***** Raw data *****

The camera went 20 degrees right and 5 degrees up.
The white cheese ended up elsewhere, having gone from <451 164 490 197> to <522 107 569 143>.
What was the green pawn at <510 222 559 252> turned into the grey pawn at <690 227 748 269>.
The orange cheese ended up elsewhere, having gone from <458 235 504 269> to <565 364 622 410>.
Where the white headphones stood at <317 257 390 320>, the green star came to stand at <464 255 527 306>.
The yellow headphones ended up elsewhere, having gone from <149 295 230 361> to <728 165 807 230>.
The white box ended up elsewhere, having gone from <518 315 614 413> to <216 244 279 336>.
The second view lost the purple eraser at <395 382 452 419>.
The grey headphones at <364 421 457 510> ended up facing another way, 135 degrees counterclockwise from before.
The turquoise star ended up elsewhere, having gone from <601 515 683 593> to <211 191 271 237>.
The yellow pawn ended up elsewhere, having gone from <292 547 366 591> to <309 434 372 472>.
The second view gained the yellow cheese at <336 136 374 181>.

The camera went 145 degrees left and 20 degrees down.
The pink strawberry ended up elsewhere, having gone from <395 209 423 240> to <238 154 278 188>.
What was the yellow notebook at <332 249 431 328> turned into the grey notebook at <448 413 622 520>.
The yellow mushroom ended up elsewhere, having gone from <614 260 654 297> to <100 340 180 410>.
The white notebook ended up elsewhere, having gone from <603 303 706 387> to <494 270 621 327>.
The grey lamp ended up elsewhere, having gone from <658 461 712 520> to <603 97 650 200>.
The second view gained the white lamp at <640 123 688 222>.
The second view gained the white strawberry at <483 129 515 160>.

*****
***** Raw data *****

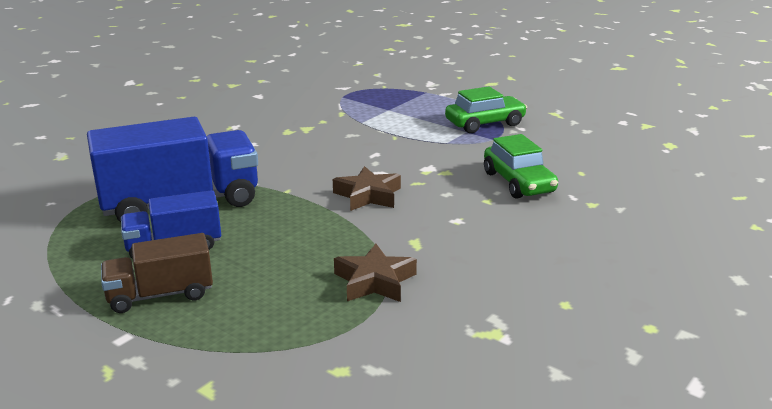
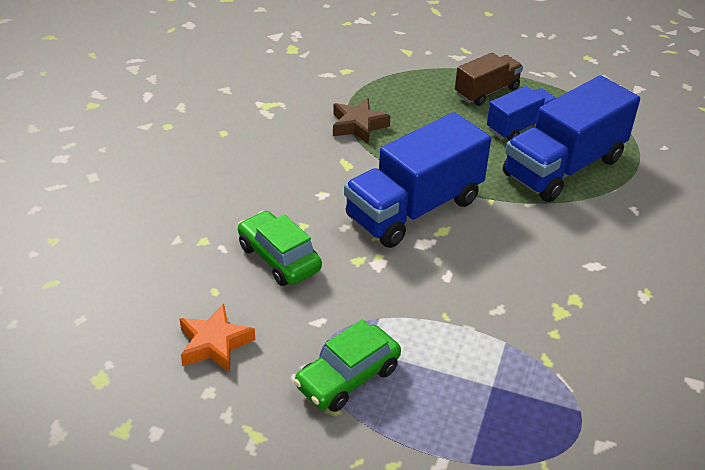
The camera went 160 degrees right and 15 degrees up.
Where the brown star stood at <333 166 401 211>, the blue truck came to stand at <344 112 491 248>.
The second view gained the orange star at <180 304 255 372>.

*****

* **What the task requires**: In the listing above, find each line with the word "green" and copy it out.

* **Output for this exercise**:
What was the green pawn at <510 222 559 252> turned into the grey pawn at <690 227 748 269>.
Where the white headphones stood at <317 257 390 320>, the green star came to stand at <464 255 527 306>.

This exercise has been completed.